What you are asked to do: For each line in the records that contains "camera", make a copy.

Exercise inputs:
+===+
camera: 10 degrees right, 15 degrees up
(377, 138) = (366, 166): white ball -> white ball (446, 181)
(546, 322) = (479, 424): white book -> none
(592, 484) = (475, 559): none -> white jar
+===+
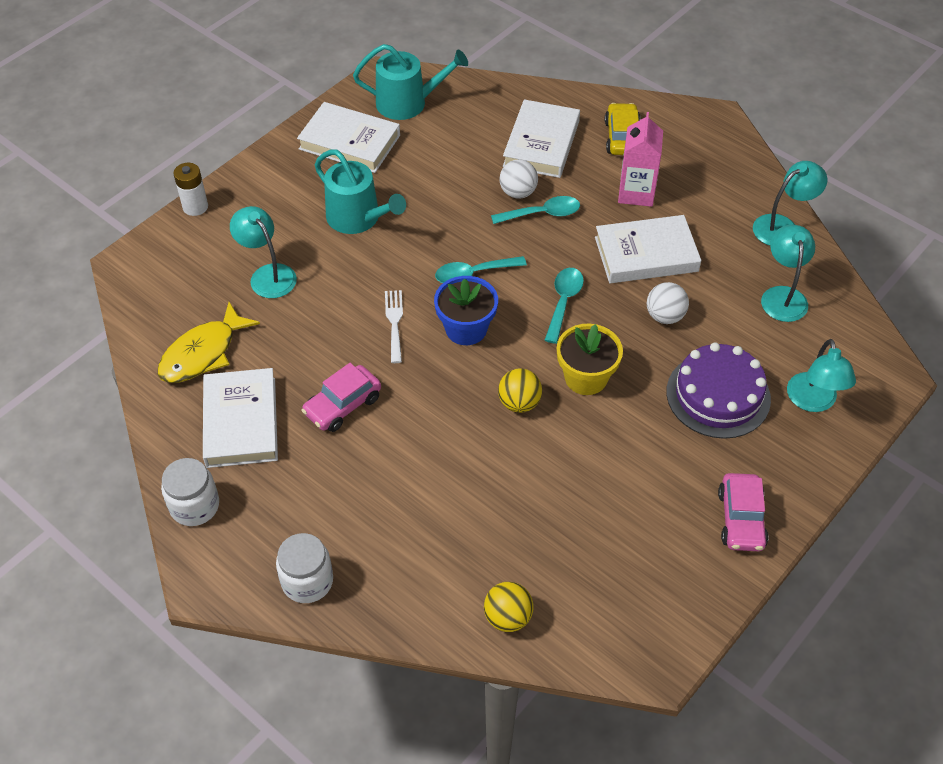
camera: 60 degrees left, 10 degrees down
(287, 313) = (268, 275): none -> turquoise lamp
+===+
Answer to this problem:
camera: 10 degrees right, 15 degrees up
camera: 60 degrees left, 10 degrees down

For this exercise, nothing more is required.